Object tracking records:
================================

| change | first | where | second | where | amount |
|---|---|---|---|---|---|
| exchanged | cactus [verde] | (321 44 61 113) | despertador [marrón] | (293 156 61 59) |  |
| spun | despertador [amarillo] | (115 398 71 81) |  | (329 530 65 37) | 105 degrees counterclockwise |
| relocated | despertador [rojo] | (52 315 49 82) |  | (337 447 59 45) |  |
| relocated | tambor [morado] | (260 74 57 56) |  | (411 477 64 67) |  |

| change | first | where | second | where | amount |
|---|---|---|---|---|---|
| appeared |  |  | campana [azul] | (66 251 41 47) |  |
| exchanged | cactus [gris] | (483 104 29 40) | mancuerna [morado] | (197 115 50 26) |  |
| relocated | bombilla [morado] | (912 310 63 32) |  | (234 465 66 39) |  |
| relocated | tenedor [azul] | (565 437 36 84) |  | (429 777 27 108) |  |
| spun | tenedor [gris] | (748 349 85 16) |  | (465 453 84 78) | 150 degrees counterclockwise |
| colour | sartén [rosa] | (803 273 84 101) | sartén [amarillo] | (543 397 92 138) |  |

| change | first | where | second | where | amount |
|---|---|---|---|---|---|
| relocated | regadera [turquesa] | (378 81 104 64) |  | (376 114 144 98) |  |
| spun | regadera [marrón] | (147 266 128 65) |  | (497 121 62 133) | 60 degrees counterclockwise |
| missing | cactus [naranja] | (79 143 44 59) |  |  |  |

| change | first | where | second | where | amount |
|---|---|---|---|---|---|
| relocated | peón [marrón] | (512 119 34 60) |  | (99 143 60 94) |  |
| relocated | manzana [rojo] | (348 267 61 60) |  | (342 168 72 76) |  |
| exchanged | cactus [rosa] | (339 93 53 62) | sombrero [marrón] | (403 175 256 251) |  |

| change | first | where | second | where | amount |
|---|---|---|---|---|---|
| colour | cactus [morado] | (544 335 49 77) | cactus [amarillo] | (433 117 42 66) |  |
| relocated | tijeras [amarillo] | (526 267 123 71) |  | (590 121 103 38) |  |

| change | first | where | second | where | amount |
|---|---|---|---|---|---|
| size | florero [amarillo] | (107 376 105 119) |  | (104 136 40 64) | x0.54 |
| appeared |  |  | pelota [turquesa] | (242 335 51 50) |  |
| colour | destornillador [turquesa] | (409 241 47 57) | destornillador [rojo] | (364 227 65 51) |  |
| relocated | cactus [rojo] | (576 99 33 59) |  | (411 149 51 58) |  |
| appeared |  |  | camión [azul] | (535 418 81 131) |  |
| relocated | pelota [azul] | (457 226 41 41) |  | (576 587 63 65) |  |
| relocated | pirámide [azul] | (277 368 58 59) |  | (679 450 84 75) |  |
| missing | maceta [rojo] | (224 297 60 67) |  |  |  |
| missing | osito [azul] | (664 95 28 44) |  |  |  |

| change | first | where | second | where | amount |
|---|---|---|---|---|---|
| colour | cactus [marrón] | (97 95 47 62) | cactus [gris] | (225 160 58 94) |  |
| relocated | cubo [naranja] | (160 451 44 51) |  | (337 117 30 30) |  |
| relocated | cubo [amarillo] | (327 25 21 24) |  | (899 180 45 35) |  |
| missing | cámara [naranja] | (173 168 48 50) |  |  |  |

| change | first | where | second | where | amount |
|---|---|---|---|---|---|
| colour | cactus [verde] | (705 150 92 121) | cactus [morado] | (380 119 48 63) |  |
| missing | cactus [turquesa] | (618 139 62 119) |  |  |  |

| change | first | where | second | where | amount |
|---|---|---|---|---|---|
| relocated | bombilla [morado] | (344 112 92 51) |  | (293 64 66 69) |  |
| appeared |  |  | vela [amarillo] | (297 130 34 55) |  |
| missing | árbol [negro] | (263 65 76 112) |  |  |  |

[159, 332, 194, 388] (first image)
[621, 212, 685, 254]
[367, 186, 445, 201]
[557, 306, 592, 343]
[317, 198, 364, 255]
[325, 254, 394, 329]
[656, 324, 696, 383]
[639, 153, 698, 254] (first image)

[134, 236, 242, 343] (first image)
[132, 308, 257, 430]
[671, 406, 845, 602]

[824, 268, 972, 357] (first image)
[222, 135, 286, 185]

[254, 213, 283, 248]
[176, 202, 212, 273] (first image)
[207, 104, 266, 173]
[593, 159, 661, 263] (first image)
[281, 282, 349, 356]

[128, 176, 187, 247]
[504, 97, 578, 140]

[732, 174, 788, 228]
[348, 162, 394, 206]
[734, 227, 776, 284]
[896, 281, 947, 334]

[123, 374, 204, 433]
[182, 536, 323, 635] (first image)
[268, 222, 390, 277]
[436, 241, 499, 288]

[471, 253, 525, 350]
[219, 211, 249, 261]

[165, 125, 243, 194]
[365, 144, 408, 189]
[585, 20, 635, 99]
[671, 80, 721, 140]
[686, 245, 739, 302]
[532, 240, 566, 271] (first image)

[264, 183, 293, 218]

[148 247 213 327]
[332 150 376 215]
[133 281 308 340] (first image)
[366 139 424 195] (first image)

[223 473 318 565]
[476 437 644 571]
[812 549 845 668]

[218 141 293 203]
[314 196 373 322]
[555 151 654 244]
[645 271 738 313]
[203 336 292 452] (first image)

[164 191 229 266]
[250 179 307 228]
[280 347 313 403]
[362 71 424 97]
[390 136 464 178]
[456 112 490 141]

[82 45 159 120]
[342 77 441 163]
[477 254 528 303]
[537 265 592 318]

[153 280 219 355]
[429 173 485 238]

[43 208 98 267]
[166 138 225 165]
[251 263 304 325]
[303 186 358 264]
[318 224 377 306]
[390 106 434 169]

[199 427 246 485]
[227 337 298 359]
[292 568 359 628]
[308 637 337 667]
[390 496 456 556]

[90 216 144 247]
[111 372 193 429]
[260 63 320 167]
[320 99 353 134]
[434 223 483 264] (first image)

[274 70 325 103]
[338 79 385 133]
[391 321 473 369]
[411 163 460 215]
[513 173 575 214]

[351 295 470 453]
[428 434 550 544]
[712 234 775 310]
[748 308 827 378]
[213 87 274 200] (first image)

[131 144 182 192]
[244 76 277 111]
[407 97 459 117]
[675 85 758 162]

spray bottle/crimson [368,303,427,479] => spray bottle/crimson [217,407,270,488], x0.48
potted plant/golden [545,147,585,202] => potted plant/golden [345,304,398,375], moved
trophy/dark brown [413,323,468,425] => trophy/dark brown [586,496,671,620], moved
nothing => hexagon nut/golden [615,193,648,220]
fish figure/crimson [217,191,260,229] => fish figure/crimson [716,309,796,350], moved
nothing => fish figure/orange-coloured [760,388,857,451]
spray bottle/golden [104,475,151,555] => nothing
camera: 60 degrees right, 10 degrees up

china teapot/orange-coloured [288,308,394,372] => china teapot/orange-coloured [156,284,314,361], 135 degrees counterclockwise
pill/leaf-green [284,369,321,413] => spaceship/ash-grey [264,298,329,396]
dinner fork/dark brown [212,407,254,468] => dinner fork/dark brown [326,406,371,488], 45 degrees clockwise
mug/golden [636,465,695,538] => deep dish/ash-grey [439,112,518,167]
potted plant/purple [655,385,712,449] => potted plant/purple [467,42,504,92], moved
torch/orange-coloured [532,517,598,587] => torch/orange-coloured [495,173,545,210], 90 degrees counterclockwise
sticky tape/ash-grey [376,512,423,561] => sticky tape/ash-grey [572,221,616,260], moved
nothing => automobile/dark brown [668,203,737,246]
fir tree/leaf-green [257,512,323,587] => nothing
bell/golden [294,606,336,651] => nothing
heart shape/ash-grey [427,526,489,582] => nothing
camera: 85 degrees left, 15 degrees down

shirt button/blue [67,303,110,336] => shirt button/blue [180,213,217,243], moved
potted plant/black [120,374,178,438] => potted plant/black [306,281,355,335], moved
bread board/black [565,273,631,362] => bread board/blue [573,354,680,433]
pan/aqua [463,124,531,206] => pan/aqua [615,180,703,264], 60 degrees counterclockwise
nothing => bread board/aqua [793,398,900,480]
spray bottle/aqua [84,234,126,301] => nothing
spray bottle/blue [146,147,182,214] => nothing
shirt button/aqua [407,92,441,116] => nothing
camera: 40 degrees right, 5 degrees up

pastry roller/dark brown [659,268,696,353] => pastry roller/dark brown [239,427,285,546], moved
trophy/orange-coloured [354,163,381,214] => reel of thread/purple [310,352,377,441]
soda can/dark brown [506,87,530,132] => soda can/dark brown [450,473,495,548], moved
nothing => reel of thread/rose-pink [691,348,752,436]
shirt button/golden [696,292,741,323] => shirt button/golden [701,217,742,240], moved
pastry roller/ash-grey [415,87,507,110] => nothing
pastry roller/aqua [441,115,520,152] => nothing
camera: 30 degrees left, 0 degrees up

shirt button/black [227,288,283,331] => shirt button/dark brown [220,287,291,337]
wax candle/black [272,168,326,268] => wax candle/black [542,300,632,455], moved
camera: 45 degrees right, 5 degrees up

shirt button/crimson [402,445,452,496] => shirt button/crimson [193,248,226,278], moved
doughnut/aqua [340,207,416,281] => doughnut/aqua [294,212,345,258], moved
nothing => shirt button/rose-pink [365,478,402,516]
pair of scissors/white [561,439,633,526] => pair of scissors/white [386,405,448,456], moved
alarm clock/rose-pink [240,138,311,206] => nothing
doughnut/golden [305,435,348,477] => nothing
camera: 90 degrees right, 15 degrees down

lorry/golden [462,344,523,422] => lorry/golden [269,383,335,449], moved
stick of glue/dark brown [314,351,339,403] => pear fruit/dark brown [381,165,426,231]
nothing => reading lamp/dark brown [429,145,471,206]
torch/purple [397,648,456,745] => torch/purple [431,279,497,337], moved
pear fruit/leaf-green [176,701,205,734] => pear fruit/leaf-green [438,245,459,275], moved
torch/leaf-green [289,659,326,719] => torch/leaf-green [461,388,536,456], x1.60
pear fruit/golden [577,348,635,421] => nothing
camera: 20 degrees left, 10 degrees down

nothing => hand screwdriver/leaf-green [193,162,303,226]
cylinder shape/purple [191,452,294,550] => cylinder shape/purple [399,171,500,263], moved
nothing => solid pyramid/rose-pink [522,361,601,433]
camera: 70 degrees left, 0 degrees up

================================

_Required action_:
Find the number of lines above that hold the word "figure", then write that number by itself.

_Expected answer_:
2